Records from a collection
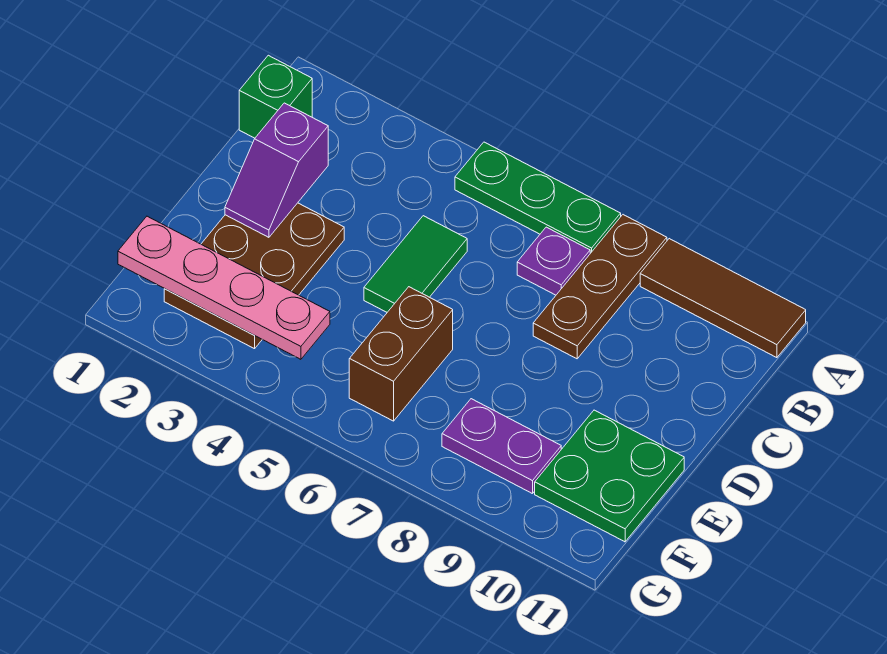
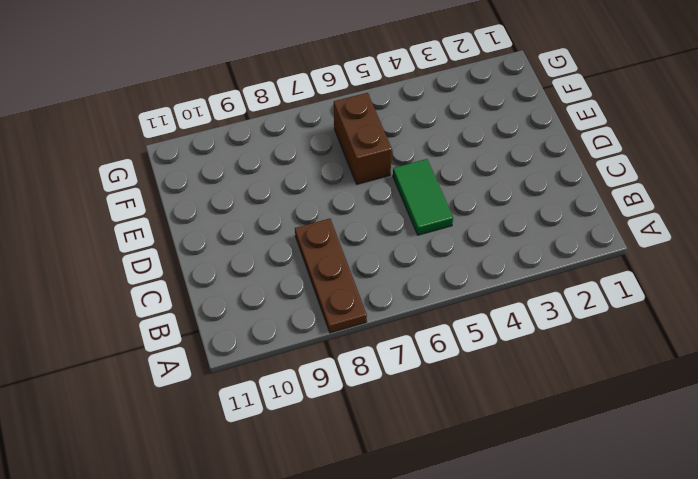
none -> green plate A5:A7 level 1
none -> brown tile A9:A11 level 1
none -> green brick B1 level 1

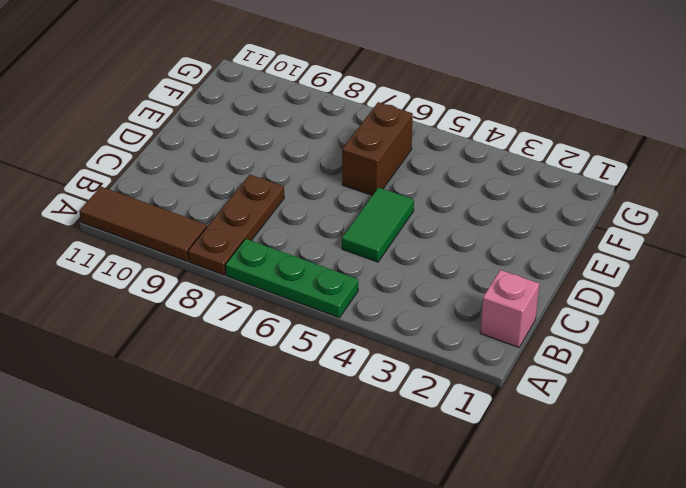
pink brick B1 level 1 -> green brick B1 level 1
none -> purple plate B7 level 1
none -> brown plate D2:F3 level 1
none -> green plate E10:F11 level 1

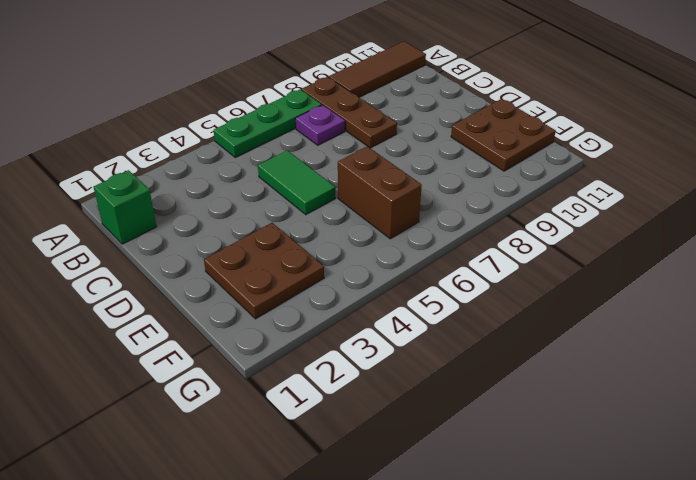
brown plate E2:F3 level 1 -> brown plate D2:F3 level 1
brown plate E10:F11 level 1 -> green plate E10:F11 level 1
none -> purple plate F8:F9 level 1
none -> purple slope C2:D2 level 2 top C
none -> pink plate F1:F4 level 2

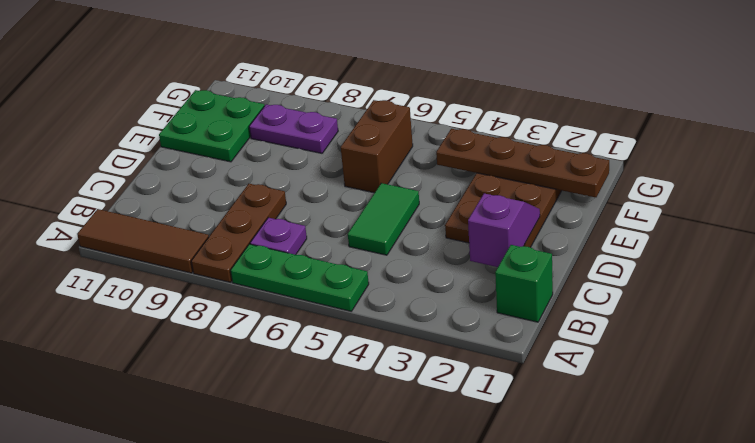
brown plate F1:F4 level 2 -> pink plate F1:F4 level 2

§ **YOUR GOAL**: Give the number of lines in the entries that contain the word "plate", without any other words.

§ **THE ANSWER**: 9